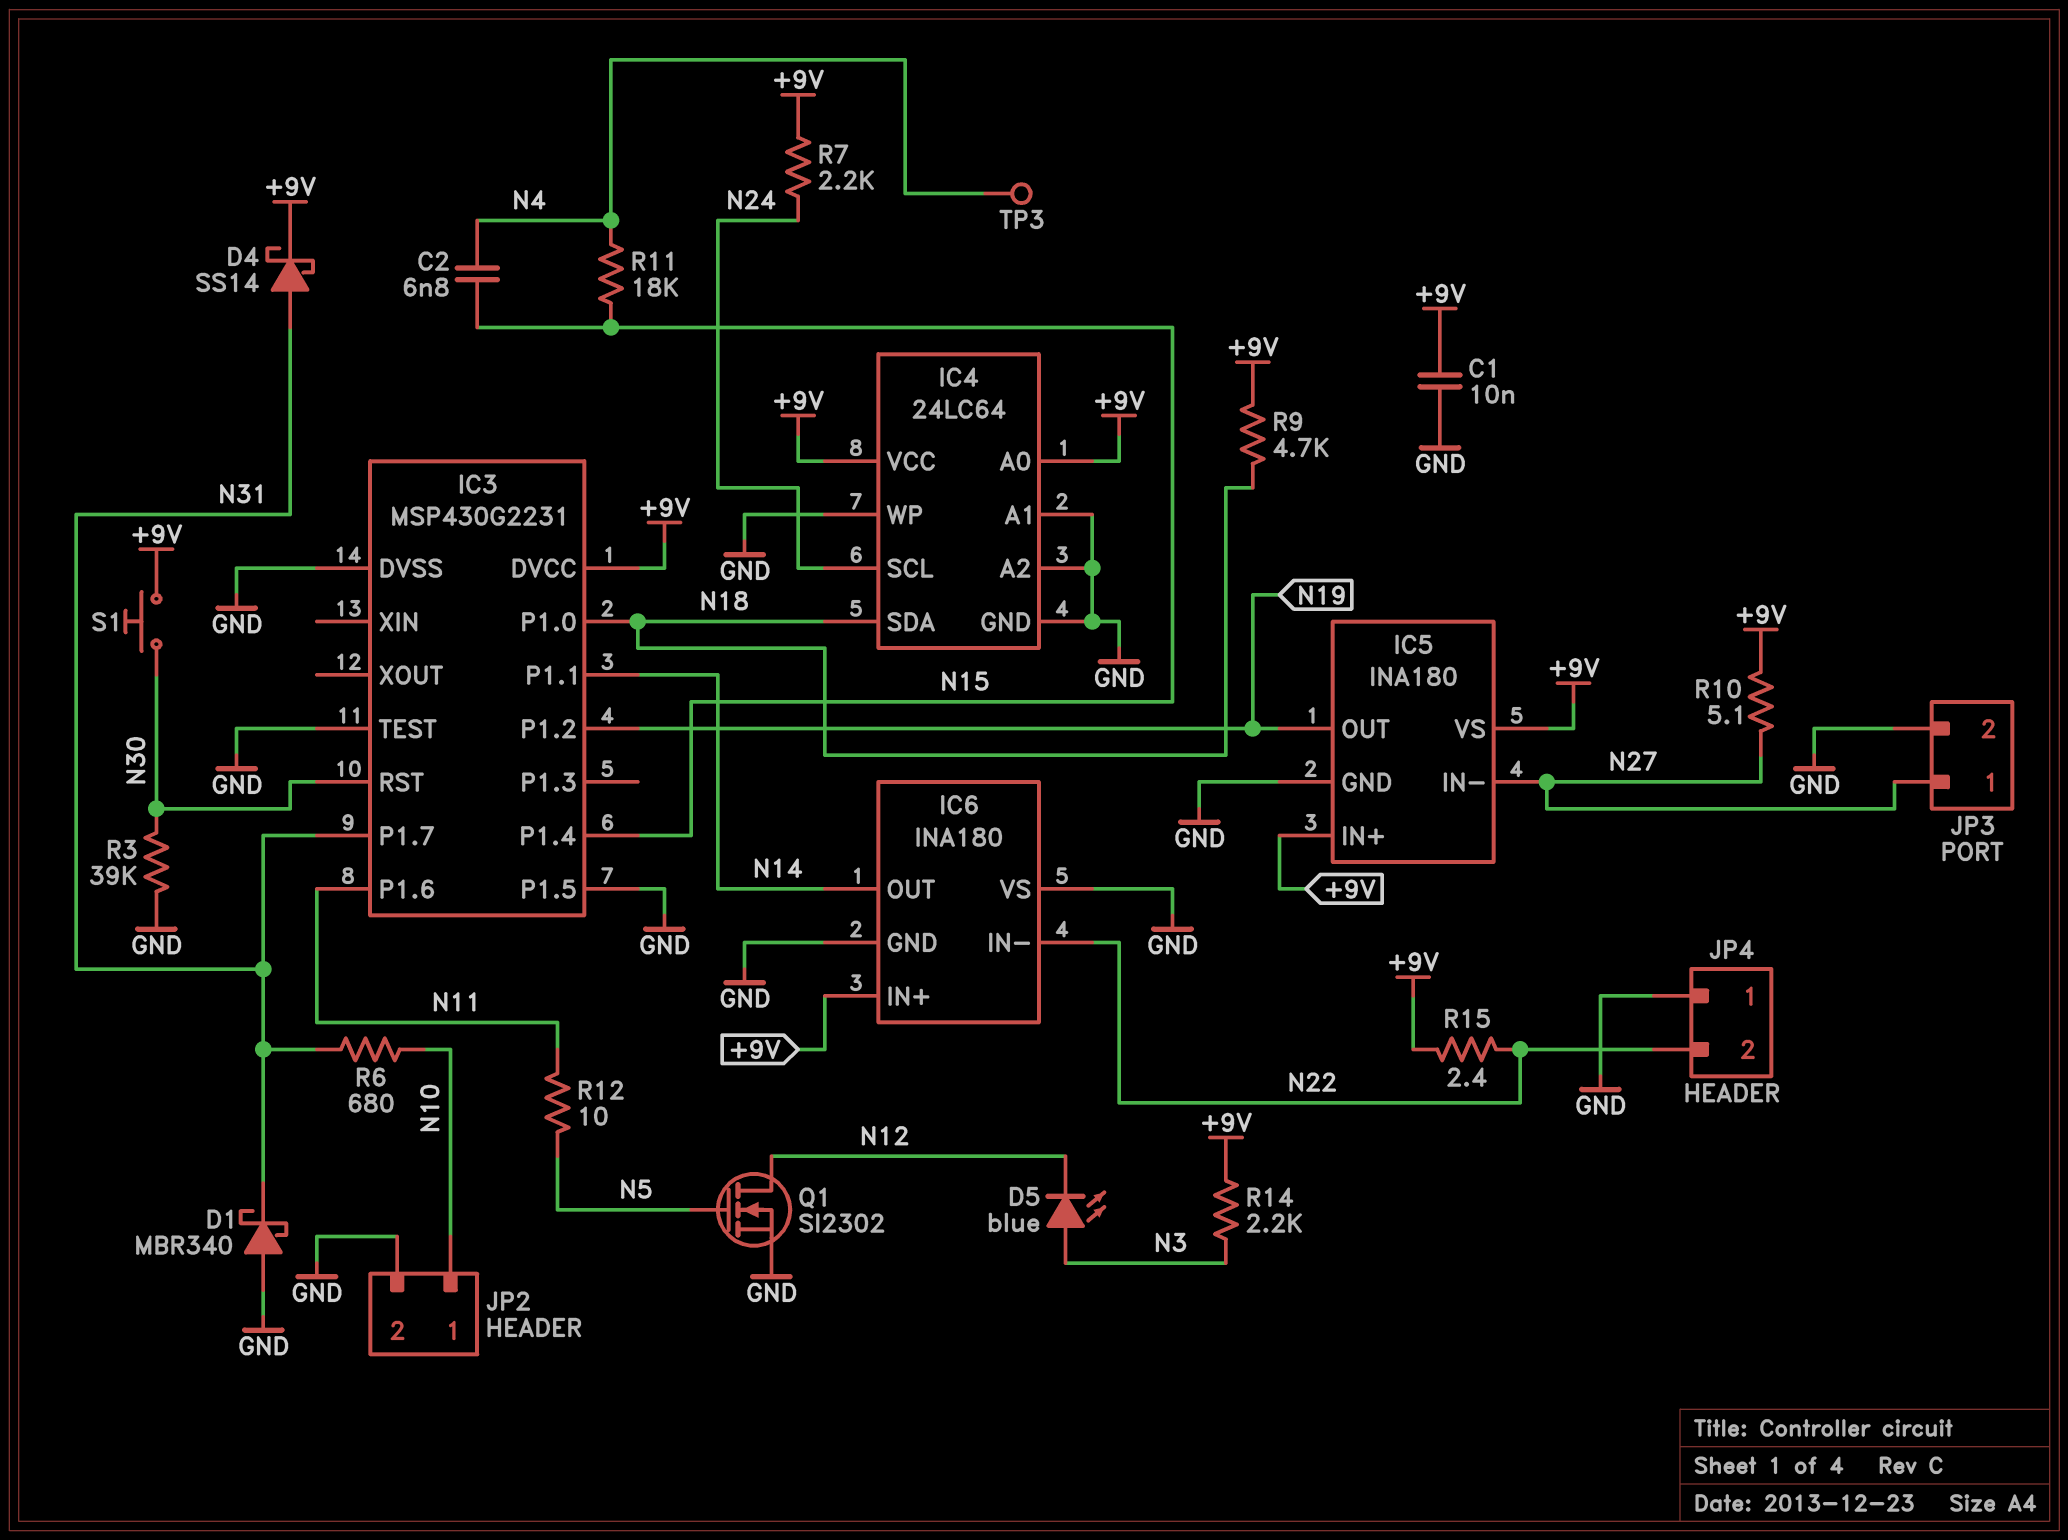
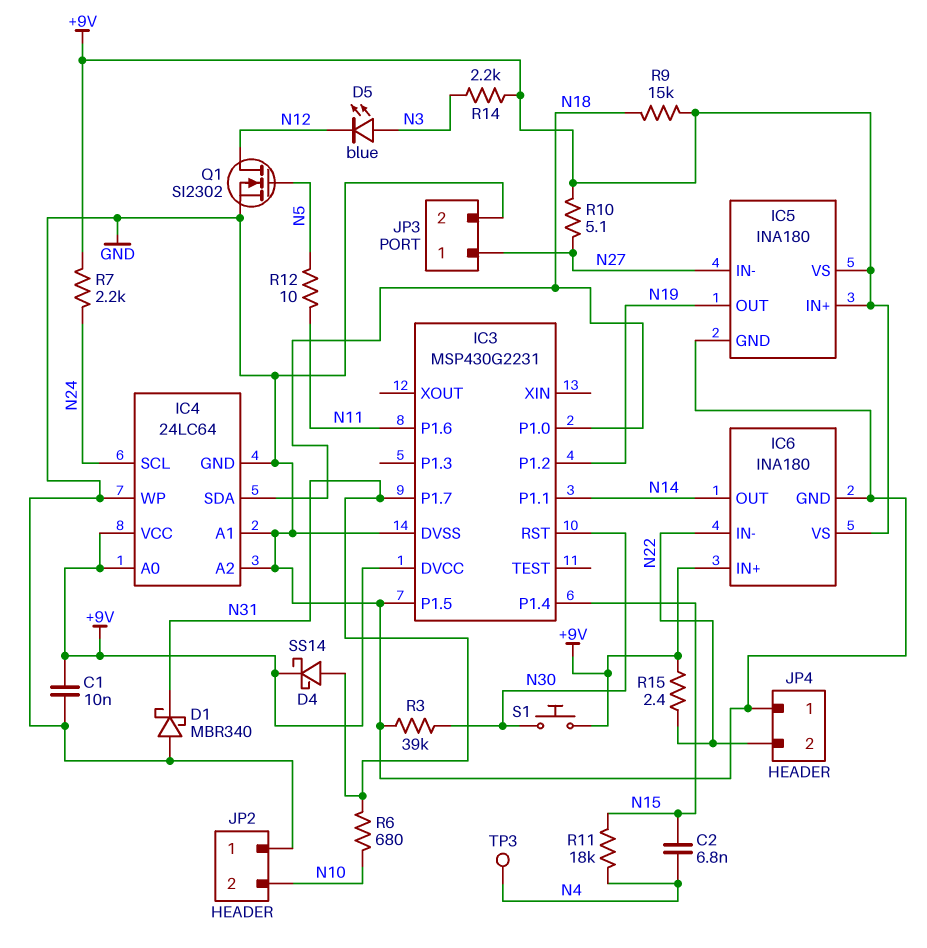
IC3 pin TEST: GND -> none
IC6 pin VS: GND -> +9V
JP2 pin 1: N10 -> GND
JP2 pin 2: GND -> N10
R9: 4.7k (+9V, N18) -> 15k (+9V, N18)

++++++++++

Work to complete: Word for word, set down every line of the records above, and leave the pictures out.

Result of the exercise:
IC3 pin TEST: GND -> none
IC6 pin VS: GND -> +9V
JP2 pin 1: N10 -> GND
JP2 pin 2: GND -> N10
R9: 4.7k (+9V, N18) -> 15k (+9V, N18)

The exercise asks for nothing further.